*** DATA UNDER STUDY Section Begins ***

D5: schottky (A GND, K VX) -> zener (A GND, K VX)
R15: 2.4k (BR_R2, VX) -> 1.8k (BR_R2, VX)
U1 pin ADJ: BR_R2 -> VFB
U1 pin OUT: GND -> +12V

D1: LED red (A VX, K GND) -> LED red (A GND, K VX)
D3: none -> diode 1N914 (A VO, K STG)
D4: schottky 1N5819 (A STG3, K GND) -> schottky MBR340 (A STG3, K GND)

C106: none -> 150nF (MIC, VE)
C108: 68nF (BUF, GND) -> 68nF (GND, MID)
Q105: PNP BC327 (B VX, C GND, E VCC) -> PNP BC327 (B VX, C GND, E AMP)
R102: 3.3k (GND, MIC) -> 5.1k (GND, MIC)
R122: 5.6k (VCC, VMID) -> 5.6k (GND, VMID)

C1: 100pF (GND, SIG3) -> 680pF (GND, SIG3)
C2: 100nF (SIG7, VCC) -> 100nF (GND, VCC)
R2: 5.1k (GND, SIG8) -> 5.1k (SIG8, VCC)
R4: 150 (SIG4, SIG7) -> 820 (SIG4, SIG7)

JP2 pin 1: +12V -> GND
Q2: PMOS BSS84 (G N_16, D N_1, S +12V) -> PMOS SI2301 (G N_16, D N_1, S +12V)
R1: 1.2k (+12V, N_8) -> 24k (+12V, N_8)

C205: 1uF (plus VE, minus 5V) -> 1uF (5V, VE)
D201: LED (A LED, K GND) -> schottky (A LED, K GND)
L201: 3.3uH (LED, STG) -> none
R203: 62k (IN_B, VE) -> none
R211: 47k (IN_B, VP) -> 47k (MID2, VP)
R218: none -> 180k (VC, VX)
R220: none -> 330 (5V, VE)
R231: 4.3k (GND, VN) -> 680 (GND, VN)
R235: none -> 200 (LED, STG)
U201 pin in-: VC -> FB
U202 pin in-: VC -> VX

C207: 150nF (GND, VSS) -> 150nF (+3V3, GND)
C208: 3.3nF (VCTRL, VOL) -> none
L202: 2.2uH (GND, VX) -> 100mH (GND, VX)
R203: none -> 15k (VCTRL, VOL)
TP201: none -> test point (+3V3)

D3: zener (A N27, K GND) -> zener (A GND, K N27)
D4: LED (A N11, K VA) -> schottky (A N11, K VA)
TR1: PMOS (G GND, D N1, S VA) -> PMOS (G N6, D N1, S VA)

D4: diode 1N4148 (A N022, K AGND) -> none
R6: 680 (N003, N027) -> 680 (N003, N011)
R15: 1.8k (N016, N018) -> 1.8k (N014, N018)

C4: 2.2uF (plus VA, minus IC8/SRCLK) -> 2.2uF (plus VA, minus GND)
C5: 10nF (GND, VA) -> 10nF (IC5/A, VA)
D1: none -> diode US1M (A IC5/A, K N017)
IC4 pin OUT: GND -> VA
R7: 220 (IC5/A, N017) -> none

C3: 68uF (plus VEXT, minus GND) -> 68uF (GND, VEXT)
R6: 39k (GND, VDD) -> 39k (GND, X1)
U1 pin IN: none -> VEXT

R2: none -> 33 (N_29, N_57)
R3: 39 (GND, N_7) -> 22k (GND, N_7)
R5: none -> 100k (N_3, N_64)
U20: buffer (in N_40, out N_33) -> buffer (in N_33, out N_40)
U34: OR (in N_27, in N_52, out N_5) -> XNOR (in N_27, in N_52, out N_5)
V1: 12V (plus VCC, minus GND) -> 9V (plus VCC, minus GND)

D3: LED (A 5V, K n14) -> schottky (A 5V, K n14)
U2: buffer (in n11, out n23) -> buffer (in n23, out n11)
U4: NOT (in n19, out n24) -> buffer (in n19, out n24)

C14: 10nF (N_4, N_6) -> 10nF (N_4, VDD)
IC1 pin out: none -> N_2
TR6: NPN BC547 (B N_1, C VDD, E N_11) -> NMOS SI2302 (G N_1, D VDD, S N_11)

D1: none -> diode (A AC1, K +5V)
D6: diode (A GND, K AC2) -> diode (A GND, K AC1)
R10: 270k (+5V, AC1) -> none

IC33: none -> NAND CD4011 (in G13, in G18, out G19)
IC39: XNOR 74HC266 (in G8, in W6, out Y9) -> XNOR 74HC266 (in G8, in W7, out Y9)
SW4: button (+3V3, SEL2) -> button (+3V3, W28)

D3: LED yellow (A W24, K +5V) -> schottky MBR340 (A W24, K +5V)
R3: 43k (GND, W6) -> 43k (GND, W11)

*** DATA UNDER STUDY Section Ends ***

**EXERCISE:**
Return all lines in the data that include the word "VEXT".

**REPLY:**
C3: 68uF (plus VEXT, minus GND) -> 68uF (GND, VEXT)
U1 pin IN: none -> VEXT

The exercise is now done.